Begin DATASET ENTRIES

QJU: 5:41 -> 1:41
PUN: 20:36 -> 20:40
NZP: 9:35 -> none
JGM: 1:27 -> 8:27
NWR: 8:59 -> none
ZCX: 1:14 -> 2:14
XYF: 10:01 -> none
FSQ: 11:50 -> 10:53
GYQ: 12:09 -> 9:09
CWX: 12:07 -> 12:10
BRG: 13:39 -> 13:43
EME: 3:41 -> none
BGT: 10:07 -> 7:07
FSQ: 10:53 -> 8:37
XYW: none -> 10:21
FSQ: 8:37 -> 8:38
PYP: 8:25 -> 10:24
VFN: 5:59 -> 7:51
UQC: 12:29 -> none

End DATASET ENTRIES
Begin DATASET ENTRIES

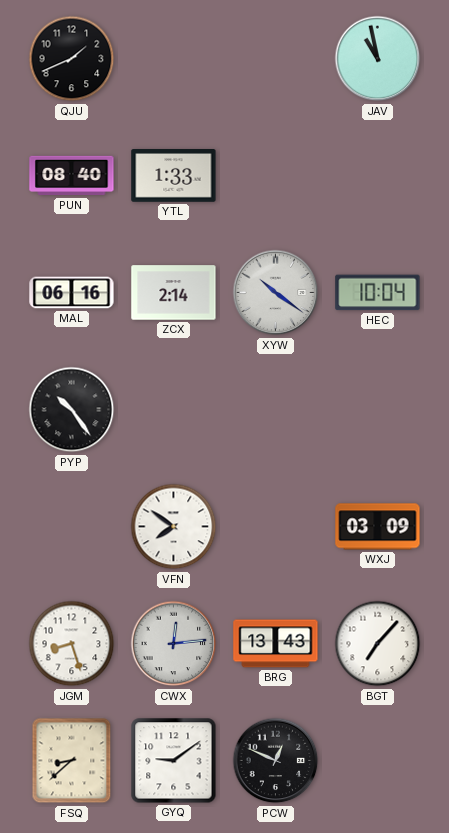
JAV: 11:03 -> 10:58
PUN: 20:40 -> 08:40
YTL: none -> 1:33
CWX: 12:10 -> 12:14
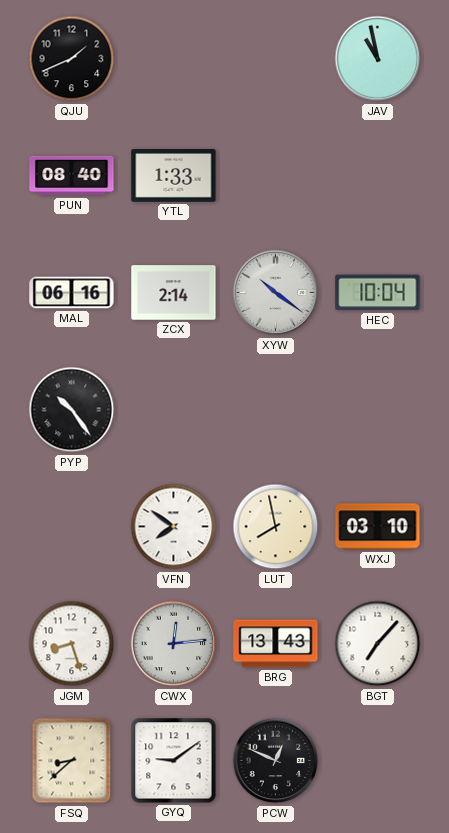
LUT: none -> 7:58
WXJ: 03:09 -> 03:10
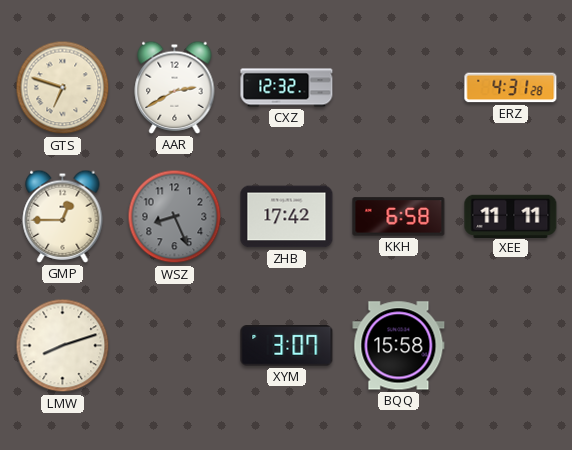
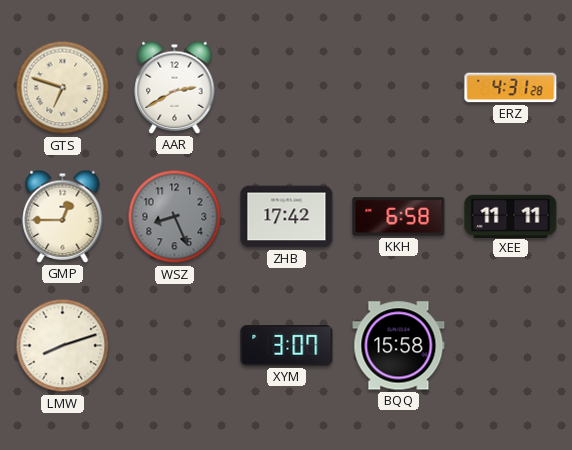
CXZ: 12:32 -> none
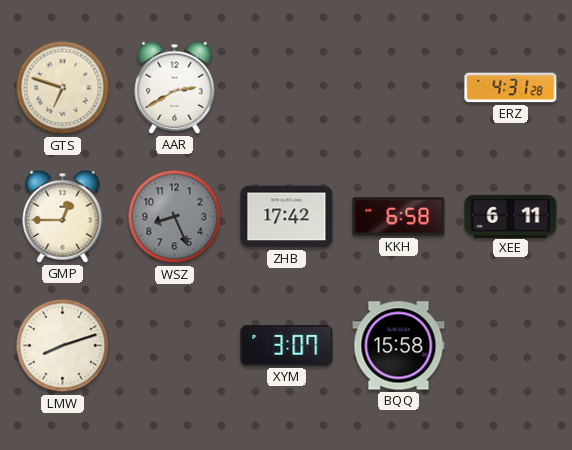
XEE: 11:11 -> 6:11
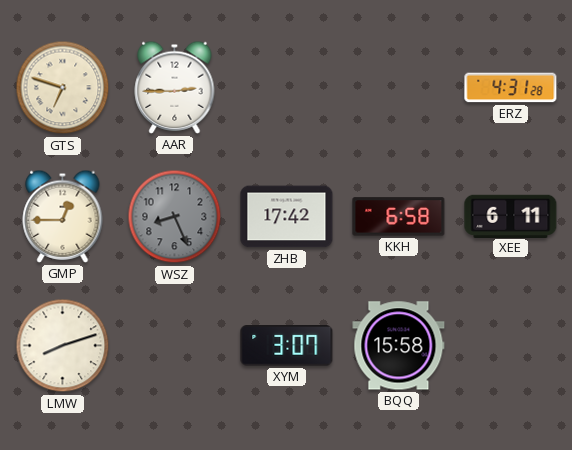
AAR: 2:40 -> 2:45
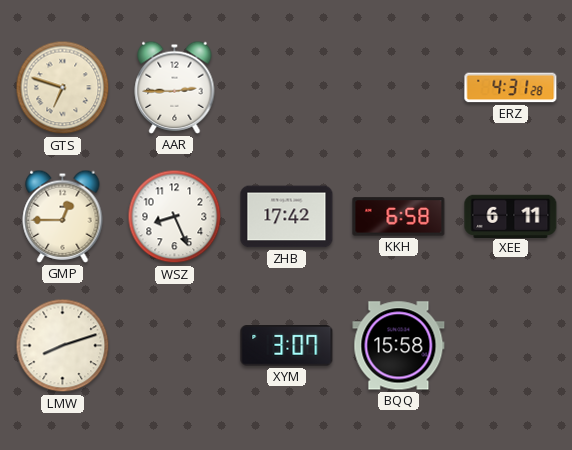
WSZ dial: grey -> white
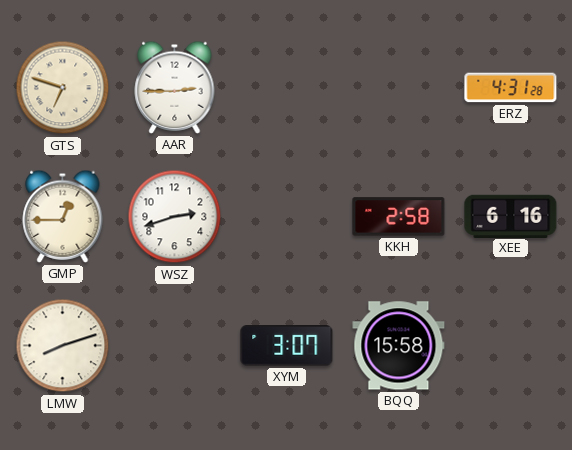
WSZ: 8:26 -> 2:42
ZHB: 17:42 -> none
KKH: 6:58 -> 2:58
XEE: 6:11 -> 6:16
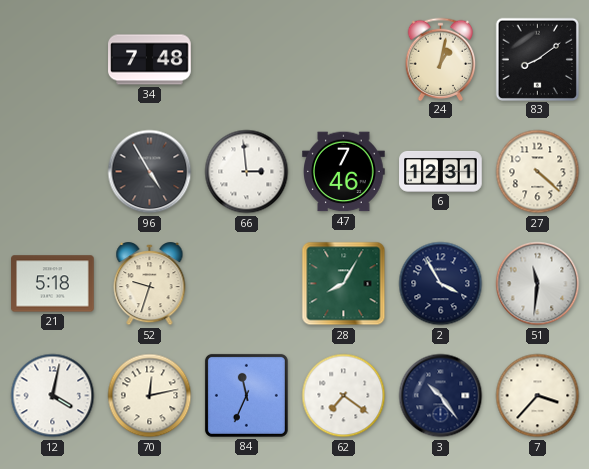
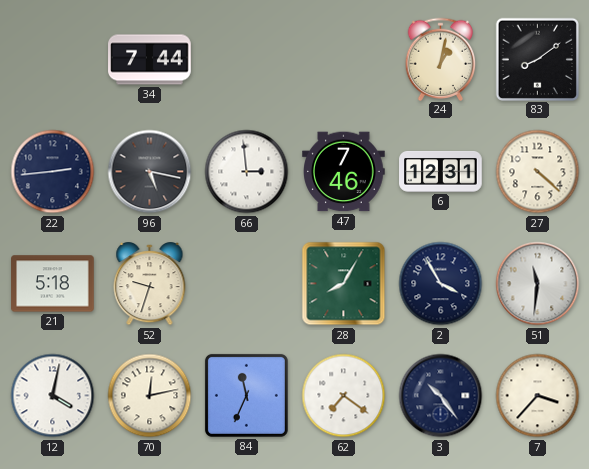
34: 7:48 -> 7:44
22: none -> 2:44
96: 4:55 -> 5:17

End DATASET ENTRIES

- _AIM_:
Copy the data word for word, starting with the line that contains "CXZ: 12:32 -> none" and going on through the line that contains "96: 4:55 -> 5:17", both included. Leave the pictures out of your answer.

- _RESULT_:
CXZ: 12:32 -> none
XEE: 11:11 -> 6:11
AAR: 2:40 -> 2:45
WSZ dial: grey -> white
WSZ: 8:26 -> 2:42
ZHB: 17:42 -> none
KKH: 6:58 -> 2:58
XEE: 6:11 -> 6:16
34: 7:48 -> 7:44
22: none -> 2:44
96: 4:55 -> 5:17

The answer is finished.